▸ Yönergeleriniz
Aşağıdaki verilerde "This screenshot has width=960, height=540. Identify" ifadesini içeren satırdan "Find the location of a particular element. free" ifadesini içeren satıra kadar olan her şeyi, bu iki satır da dahil olmak üzere, numaralı bir liste olarak düzenleyin. Boş satırları listeye almayın.

**** Alıştırma materyali ****

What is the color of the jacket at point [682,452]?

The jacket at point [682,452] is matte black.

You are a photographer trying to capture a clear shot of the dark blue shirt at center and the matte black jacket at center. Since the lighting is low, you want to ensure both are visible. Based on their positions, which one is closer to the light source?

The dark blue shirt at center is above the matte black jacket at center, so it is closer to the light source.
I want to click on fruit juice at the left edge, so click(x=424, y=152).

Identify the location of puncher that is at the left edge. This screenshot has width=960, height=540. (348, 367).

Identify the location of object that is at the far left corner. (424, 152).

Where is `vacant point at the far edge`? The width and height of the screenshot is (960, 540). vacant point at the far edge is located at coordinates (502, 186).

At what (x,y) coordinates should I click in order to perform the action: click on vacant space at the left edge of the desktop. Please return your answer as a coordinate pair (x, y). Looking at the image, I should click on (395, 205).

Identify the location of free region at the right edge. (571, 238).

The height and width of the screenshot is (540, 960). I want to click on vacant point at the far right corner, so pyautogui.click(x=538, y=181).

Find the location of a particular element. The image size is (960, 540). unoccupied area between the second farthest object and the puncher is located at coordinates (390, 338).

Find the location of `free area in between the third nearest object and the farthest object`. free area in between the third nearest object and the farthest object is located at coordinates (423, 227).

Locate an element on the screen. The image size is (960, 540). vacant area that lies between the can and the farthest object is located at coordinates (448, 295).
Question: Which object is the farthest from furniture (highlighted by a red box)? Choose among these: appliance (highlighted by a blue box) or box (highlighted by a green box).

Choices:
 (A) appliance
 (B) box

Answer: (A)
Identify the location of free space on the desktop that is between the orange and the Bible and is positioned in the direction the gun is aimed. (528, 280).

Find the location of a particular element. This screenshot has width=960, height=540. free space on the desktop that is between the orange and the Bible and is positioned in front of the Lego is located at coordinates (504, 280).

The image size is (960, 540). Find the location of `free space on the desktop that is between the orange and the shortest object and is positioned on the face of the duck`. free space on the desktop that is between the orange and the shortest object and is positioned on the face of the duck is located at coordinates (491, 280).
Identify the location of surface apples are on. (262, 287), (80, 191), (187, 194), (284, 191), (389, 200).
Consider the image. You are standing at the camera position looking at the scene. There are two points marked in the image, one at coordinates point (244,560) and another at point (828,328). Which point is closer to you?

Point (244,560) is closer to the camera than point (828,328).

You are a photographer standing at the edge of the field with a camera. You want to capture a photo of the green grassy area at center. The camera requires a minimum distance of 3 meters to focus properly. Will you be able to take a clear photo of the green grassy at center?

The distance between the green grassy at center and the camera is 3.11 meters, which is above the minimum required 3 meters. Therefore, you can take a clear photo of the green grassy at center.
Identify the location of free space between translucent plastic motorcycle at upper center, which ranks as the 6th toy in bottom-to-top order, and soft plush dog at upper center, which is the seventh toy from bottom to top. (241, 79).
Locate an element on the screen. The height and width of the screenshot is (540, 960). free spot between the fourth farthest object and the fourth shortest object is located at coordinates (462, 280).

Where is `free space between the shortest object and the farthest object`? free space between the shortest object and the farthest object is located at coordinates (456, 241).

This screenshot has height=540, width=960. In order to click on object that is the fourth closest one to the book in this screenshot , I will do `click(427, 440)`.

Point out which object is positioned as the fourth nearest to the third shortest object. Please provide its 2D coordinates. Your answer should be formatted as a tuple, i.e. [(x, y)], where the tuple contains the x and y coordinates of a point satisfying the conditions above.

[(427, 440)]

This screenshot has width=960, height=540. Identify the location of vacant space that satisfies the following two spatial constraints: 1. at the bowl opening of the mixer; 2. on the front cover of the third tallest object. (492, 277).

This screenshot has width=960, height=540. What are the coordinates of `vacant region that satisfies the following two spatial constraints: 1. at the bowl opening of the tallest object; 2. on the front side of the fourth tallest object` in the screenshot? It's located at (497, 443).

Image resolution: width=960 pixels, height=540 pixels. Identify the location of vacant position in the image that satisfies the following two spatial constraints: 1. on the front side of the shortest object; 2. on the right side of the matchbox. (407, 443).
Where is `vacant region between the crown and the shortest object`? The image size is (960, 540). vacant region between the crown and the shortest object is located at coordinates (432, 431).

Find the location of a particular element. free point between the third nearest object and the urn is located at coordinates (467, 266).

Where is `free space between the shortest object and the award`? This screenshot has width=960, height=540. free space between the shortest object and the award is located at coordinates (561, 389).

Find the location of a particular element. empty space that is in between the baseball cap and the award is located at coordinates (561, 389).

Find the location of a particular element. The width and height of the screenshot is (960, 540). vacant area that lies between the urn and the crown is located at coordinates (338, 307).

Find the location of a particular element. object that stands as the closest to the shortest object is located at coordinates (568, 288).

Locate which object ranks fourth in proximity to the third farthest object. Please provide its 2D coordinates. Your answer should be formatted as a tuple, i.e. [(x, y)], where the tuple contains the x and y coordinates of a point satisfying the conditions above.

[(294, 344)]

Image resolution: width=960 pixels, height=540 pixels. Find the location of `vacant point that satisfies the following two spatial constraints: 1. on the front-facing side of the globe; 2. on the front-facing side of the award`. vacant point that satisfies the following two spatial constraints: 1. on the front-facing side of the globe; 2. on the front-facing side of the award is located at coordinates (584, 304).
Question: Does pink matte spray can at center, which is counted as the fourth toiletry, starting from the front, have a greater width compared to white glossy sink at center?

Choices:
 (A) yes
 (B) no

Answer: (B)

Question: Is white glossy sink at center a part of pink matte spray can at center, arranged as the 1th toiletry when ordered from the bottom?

****

▸ Problem çözümü
1. This screenshot has width=960, height=540. Identify the location of vacant space that satisfies the following two spatial constraints: 1. at the bowl opening of the mixer; 2. on the front cover of the third tallest object. (492, 277).
2. This screenshot has width=960, height=540. What are the coordinates of `vacant region that satisfies the following two spatial constraints: 1. at the bowl opening of the tallest object; 2. on the front side of the fourth tallest object` in the screenshot? It's located at (497, 443).
3. Image resolution: width=960 pixels, height=540 pixels. Identify the location of vacant position in the image that satisfies the following two spatial constraints: 1. on the front side of the shortest object; 2. on the right side of the matchbox. (407, 443).
4. Where is `vacant region between the crown and the shortest object`? The image size is (960, 540). vacant region between the crown and the shortest object is located at coordinates (432, 431).
5. Find the location of a particular element. free point between the third nearest object and the urn is located at coordinates (467, 266).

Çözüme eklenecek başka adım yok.